**DATASET EXTRACT:**
┌──

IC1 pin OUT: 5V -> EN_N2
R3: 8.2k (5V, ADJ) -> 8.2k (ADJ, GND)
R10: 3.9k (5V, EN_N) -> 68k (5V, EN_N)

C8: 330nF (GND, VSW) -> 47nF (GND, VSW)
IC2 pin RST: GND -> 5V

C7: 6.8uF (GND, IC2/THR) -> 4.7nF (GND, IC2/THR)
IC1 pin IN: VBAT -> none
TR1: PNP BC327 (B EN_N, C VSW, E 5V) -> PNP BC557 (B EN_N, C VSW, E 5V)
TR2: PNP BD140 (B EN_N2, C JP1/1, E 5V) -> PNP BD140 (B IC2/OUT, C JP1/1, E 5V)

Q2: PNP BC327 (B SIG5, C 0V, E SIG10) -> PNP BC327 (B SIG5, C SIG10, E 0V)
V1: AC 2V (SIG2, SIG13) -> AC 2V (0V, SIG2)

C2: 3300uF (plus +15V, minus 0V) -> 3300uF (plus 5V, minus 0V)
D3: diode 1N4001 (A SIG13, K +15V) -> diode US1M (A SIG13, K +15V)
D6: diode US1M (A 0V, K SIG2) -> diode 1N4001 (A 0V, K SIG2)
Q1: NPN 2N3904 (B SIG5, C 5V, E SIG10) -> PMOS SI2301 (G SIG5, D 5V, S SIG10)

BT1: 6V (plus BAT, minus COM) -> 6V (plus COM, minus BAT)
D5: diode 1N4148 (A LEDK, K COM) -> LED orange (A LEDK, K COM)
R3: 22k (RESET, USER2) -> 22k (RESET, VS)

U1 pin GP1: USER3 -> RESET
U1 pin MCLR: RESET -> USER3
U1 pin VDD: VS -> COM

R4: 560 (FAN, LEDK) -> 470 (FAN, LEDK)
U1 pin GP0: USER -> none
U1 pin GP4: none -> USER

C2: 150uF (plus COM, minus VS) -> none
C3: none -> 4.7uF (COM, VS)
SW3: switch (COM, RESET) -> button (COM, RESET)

└──

**TASK GOAL:** Transcribe every record above word for word.

**EXERCISE RESPONSE:**
IC1 pin OUT: 5V -> EN_N2
R3: 8.2k (5V, ADJ) -> 8.2k (ADJ, GND)
R10: 3.9k (5V, EN_N) -> 68k (5V, EN_N)

C8: 330nF (GND, VSW) -> 47nF (GND, VSW)
IC2 pin RST: GND -> 5V

C7: 6.8uF (GND, IC2/THR) -> 4.7nF (GND, IC2/THR)
IC1 pin IN: VBAT -> none
TR1: PNP BC327 (B EN_N, C VSW, E 5V) -> PNP BC557 (B EN_N, C VSW, E 5V)
TR2: PNP BD140 (B EN_N2, C JP1/1, E 5V) -> PNP BD140 (B IC2/OUT, C JP1/1, E 5V)

Q2: PNP BC327 (B SIG5, C 0V, E SIG10) -> PNP BC327 (B SIG5, C SIG10, E 0V)
V1: AC 2V (SIG2, SIG13) -> AC 2V (0V, SIG2)

C2: 3300uF (plus +15V, minus 0V) -> 3300uF (plus 5V, minus 0V)
D3: diode 1N4001 (A SIG13, K +15V) -> diode US1M (A SIG13, K +15V)
D6: diode US1M (A 0V, K SIG2) -> diode 1N4001 (A 0V, K SIG2)
Q1: NPN 2N3904 (B SIG5, C 5V, E SIG10) -> PMOS SI2301 (G SIG5, D 5V, S SIG10)

BT1: 6V (plus BAT, minus COM) -> 6V (plus COM, minus BAT)
D5: diode 1N4148 (A LEDK, K COM) -> LED orange (A LEDK, K COM)
R3: 22k (RESET, USER2) -> 22k (RESET, VS)

U1 pin GP1: USER3 -> RESET
U1 pin MCLR: RESET -> USER3
U1 pin VDD: VS -> COM

R4: 560 (FAN, LEDK) -> 470 (FAN, LEDK)
U1 pin GP0: USER -> none
U1 pin GP4: none -> USER

C2: 150uF (plus COM, minus VS) -> none
C3: none -> 4.7uF (COM, VS)
SW3: switch (COM, RESET) -> button (COM, RESET)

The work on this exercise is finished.